_Work order_
Every record is to be duplicated exactly as it reads, without its images.

Items from a dataset:
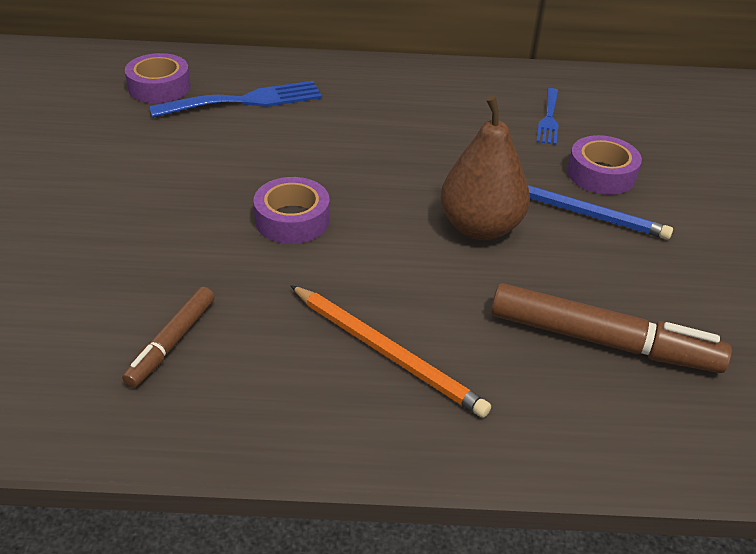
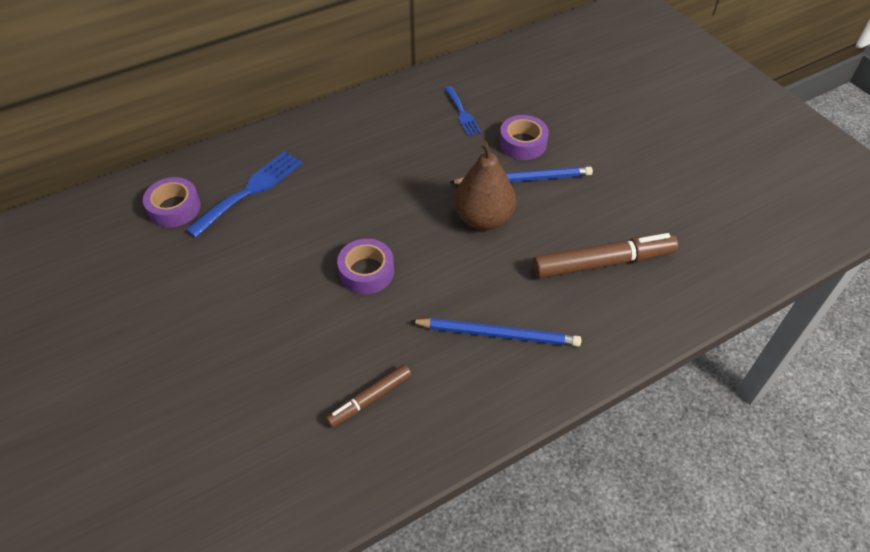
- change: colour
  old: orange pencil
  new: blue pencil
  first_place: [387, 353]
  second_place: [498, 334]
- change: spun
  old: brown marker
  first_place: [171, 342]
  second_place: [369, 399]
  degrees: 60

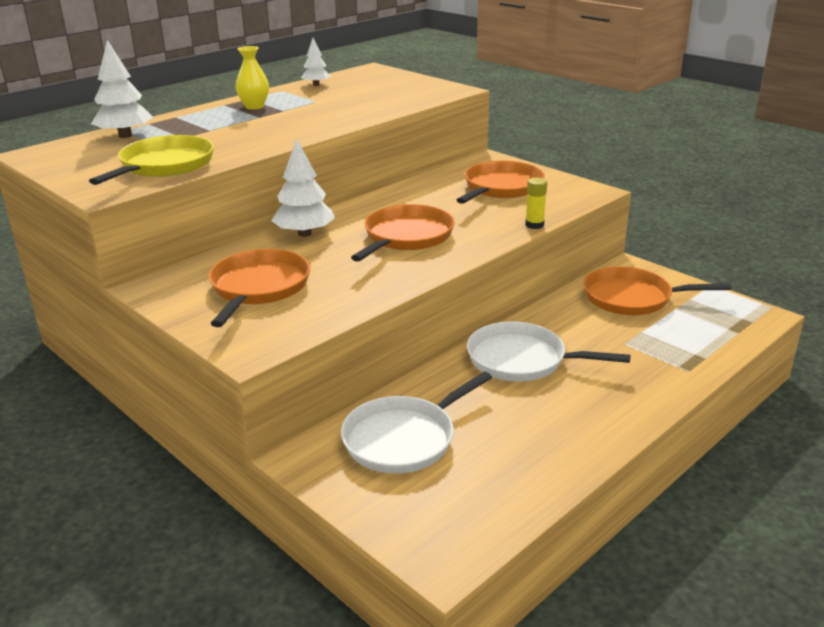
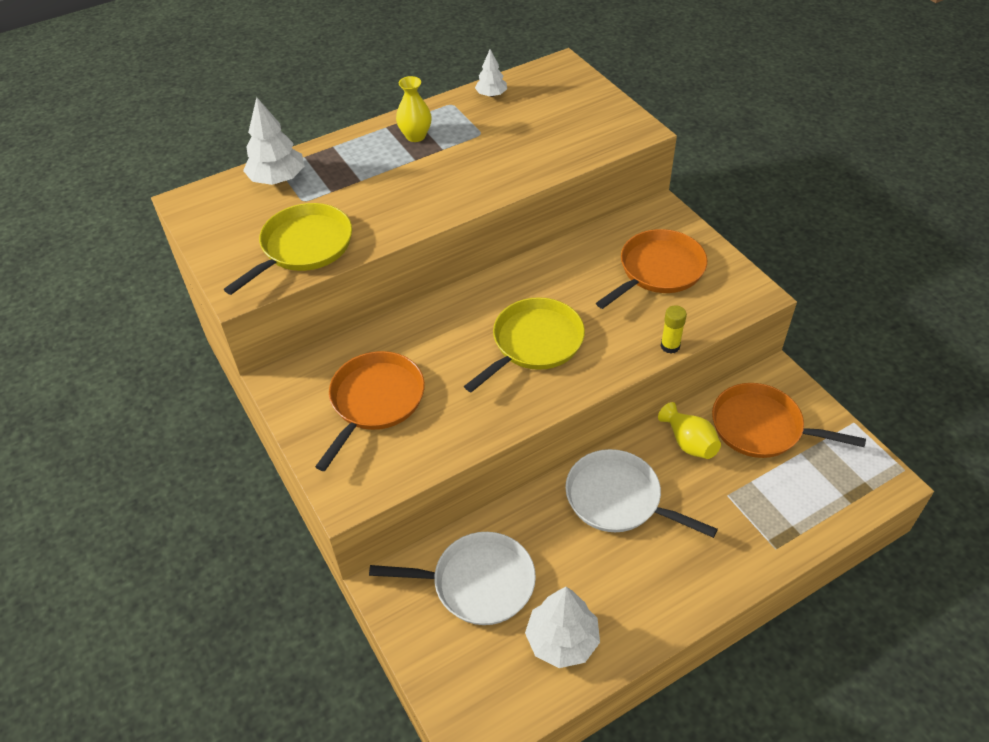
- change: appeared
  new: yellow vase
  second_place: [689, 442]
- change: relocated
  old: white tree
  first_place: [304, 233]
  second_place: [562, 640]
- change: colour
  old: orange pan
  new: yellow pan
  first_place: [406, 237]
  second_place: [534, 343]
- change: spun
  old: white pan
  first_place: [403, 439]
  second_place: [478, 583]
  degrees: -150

_Answer to this task_
- change: colour
  old: orange pencil
  new: blue pencil
  first_place: [387, 353]
  second_place: [498, 334]
- change: spun
  old: brown marker
  first_place: [171, 342]
  second_place: [369, 399]
  degrees: 60

- change: appeared
  new: yellow vase
  second_place: [689, 442]
- change: relocated
  old: white tree
  first_place: [304, 233]
  second_place: [562, 640]
- change: colour
  old: orange pan
  new: yellow pan
  first_place: [406, 237]
  second_place: [534, 343]
- change: spun
  old: white pan
  first_place: [403, 439]
  second_place: [478, 583]
  degrees: -150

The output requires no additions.